Available data:
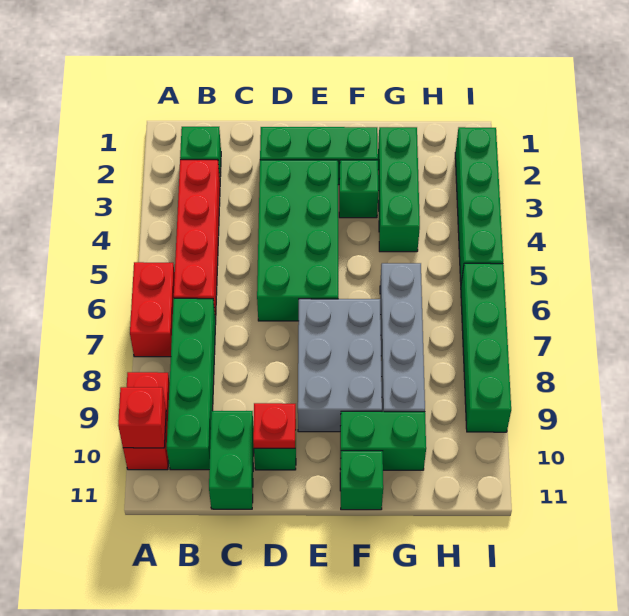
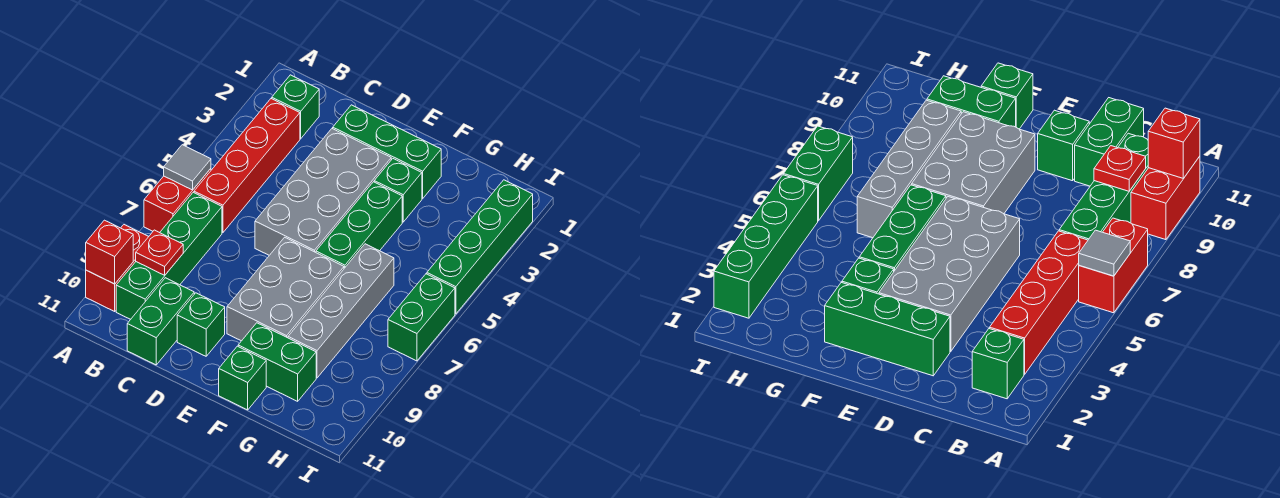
none -> grey tile A6 level 2
green brick D3:E6 level 1 -> grey brick D3:E6 level 1
red plate D10 level 2 -> red plate B9 level 2
green brick G2:G4 level 1 -> green brick F4:F6 level 1
green brick I6:I9 level 1 -> green brick I6:I7 level 1

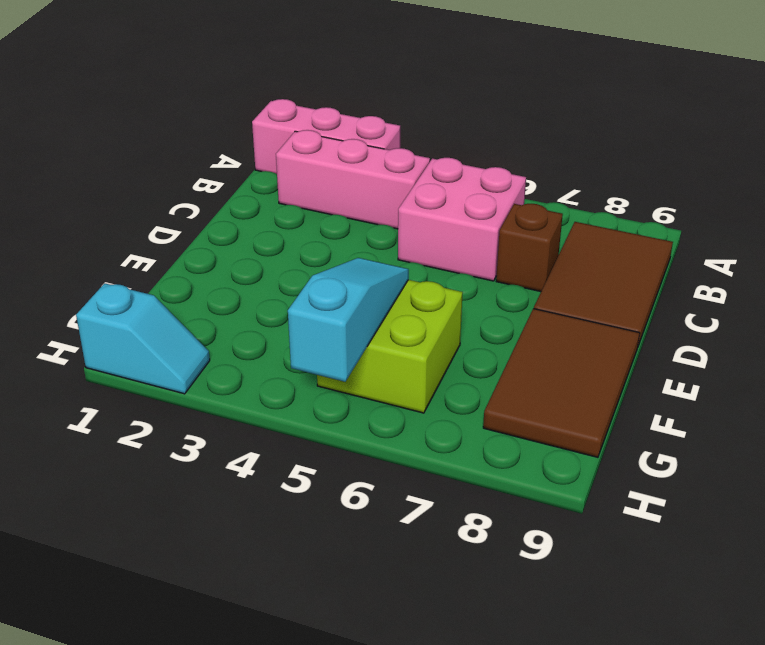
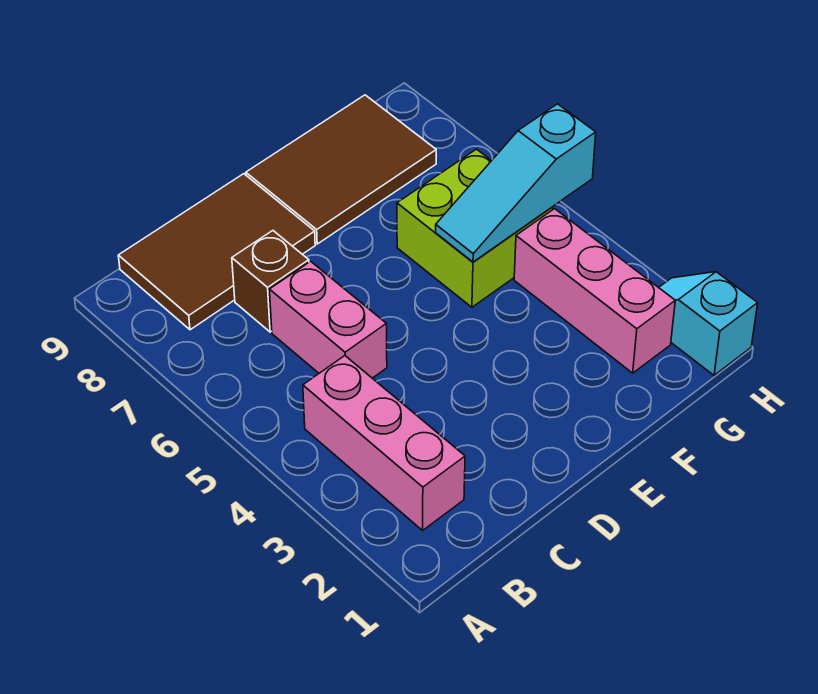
pink brick A1:A3 level 1 -> pink brick G2:G4 level 1
pink brick B5:C6 level 1 -> pink brick C5:C6 level 1

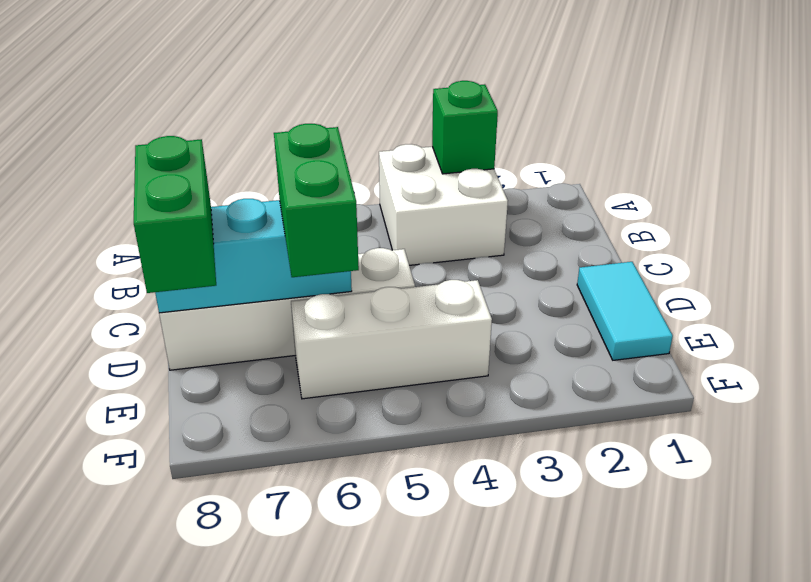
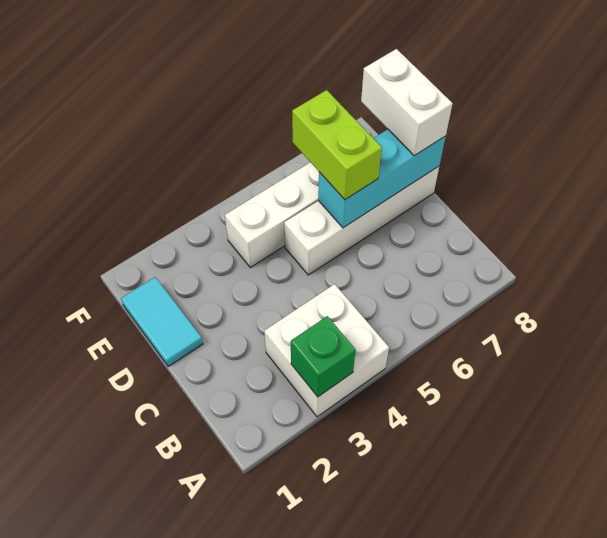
green brick D6:E6 level 3 -> lime brick D6:E6 level 3
green brick D8:E8 level 3 -> white brick D8:E8 level 3

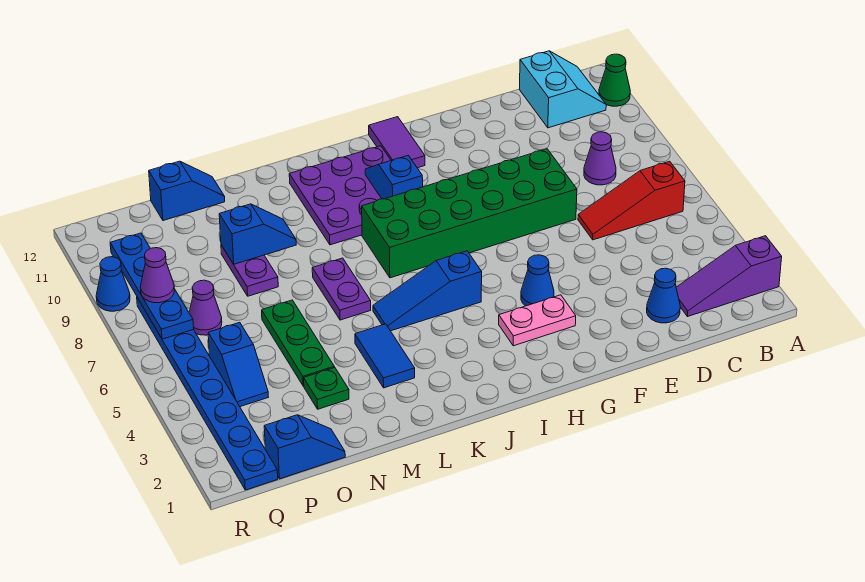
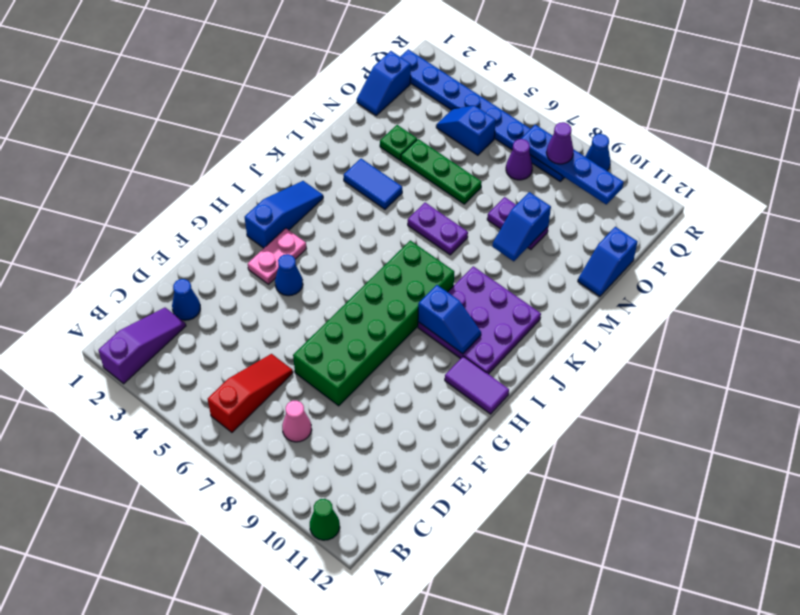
cyan slope B11:C12 level 1 top C -> none
purple cone C8 level 1 -> pink cone C8 level 1
blue slope I5:K5 level 1 top I -> blue slope H2:J2 level 1 top H

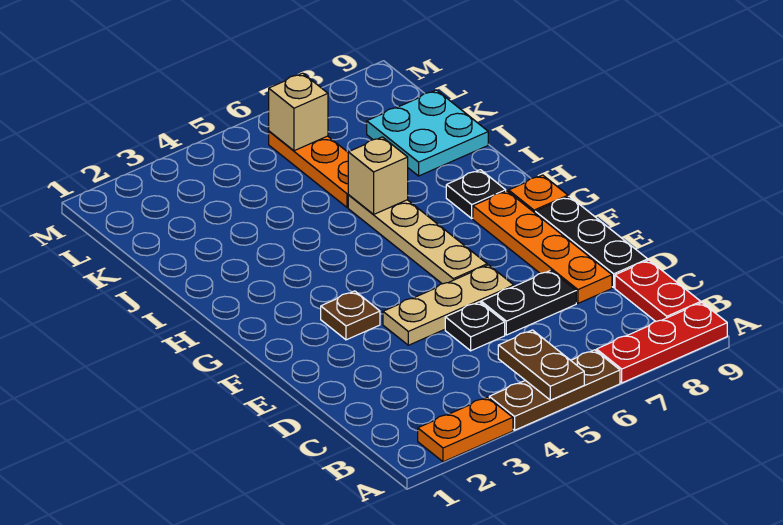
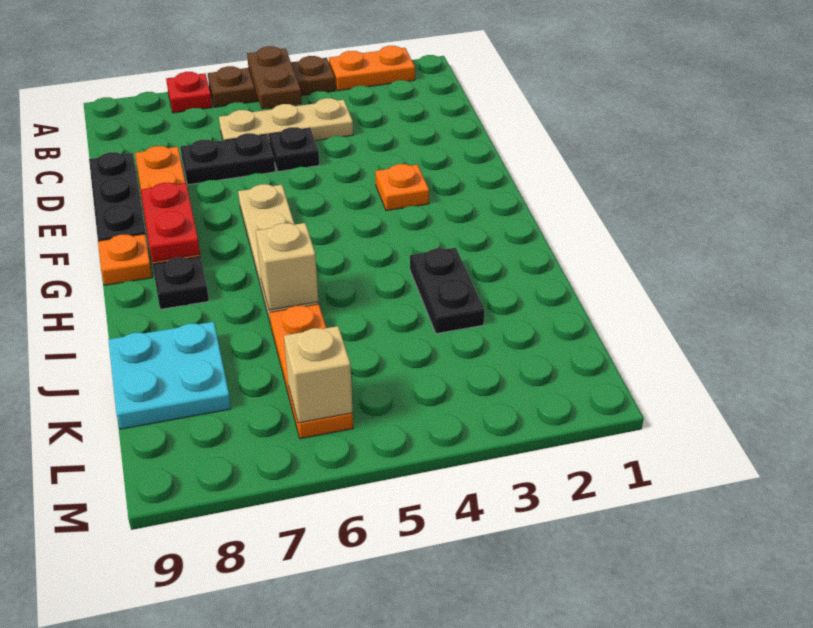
red plate A7:A9 level 1 -> red plate A7 level 1
red plate B9:C9 level 1 -> red plate F8:G8 level 2
tan plate E4:E6 level 1 -> tan plate C4:C6 level 1
brown plate F3 level 1 -> orange plate F3 level 1
none -> black plate I3:J3 level 1

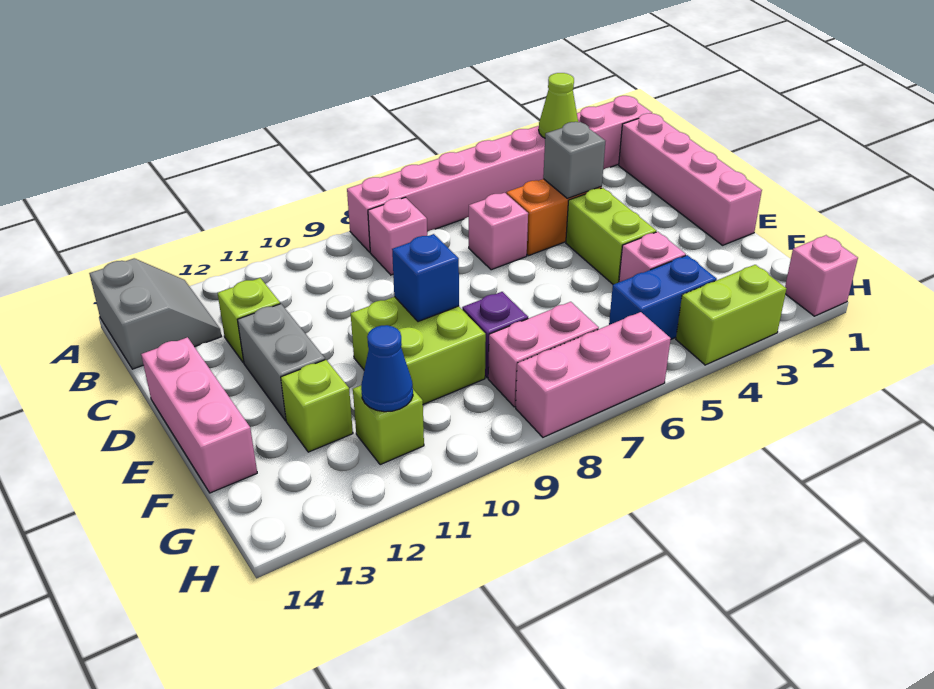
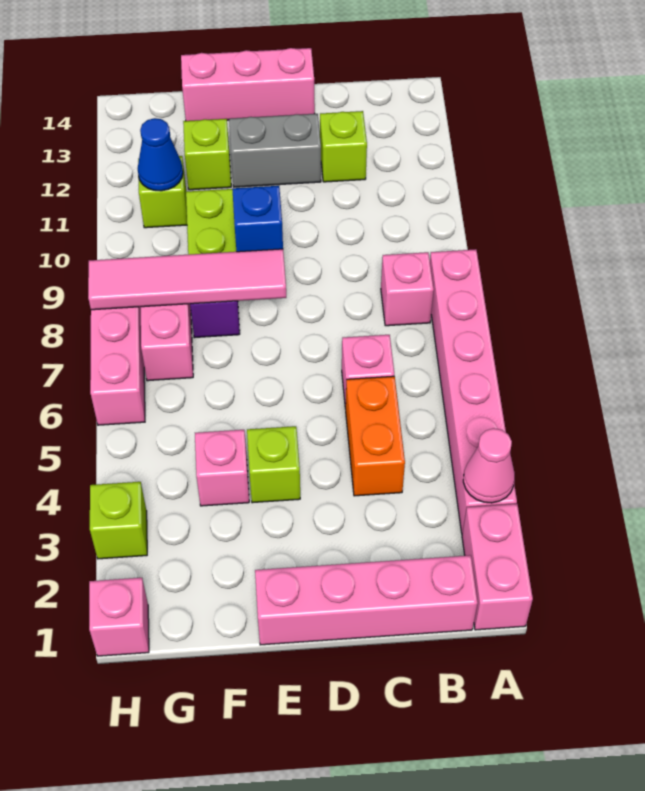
lime cone A3 level 2 -> pink cone A3 level 2
grey slope A13:B14 level 1 top 14 -> none
grey brick C4 level 2 -> none
lime brick D4:E4 level 1 -> lime brick E4 level 1
none -> pink tile E8:H8 level 2
blue brick G4:G5 level 1 -> none
lime brick H3:H4 level 1 -> lime brick H3 level 1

Work item:
If a line in the entries contains the word "lime", copy that line out.

Task result:
green brick D6:E6 level 3 -> lime brick D6:E6 level 3
lime cone A3 level 2 -> pink cone A3 level 2
lime brick D4:E4 level 1 -> lime brick E4 level 1
lime brick H3:H4 level 1 -> lime brick H3 level 1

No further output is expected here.